* **Problem to work on**:
Without the pictures, repeat all of the data exactly as it appears below.

* **Data under study**:
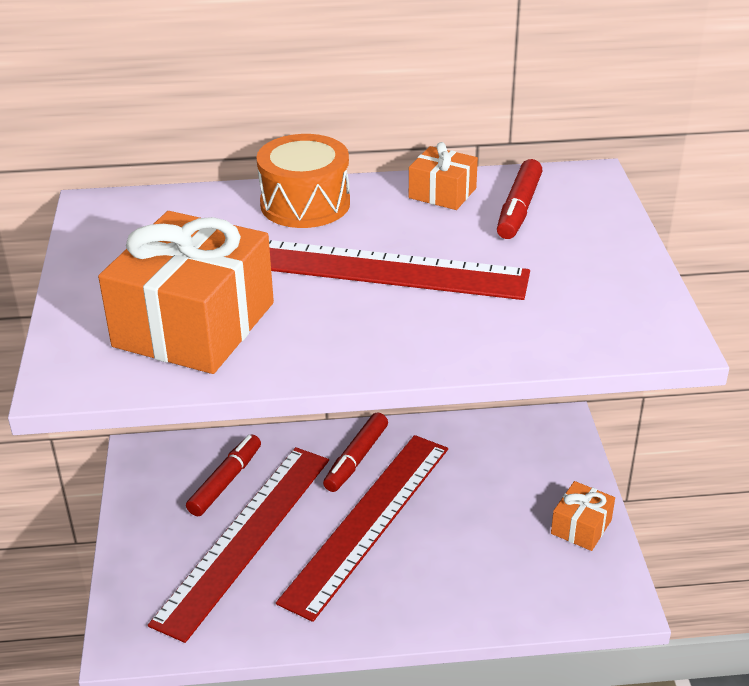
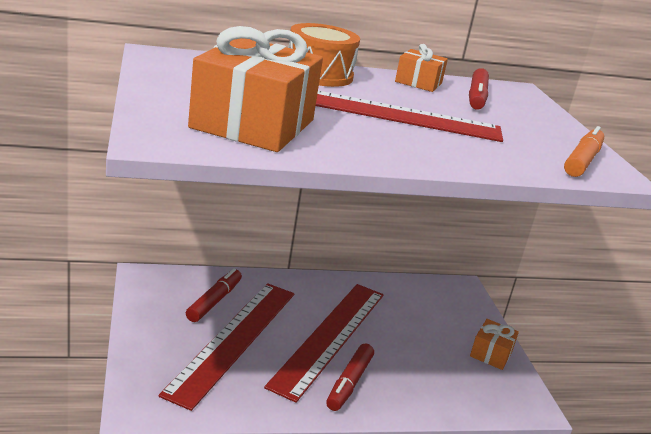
camera: 10 degrees left, 10 degrees down
(356, 459) = (315, 295): red marker -> red marker (349, 383)
(627, 319) = (582, 161): none -> orange marker

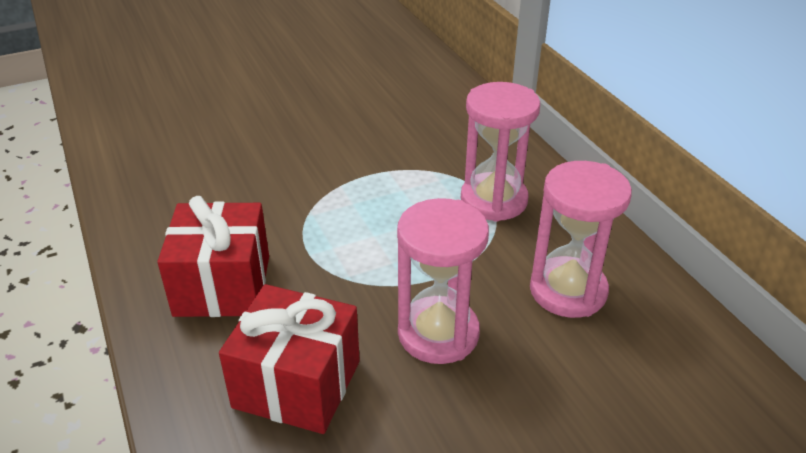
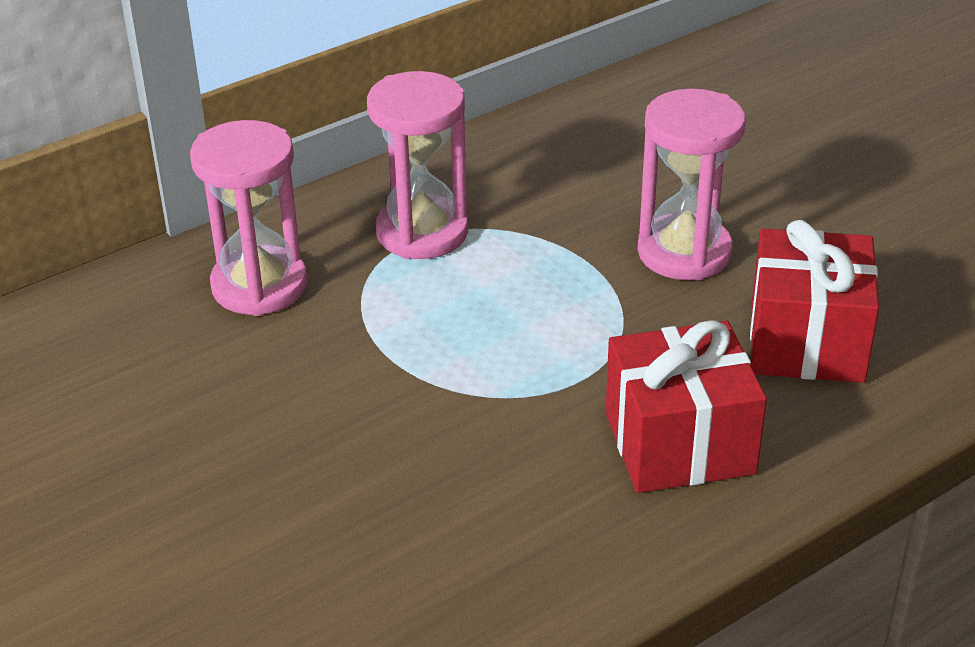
camera: 100 degrees left, 0 degrees up
(568, 291) = (578, 171): pink hourglass -> pink hourglass (259, 286)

* **Result of the exercise**:
camera: 10 degrees left, 10 degrees down
(356, 459) = (315, 295): red marker -> red marker (349, 383)
(627, 319) = (582, 161): none -> orange marker

camera: 100 degrees left, 0 degrees up
(568, 291) = (578, 171): pink hourglass -> pink hourglass (259, 286)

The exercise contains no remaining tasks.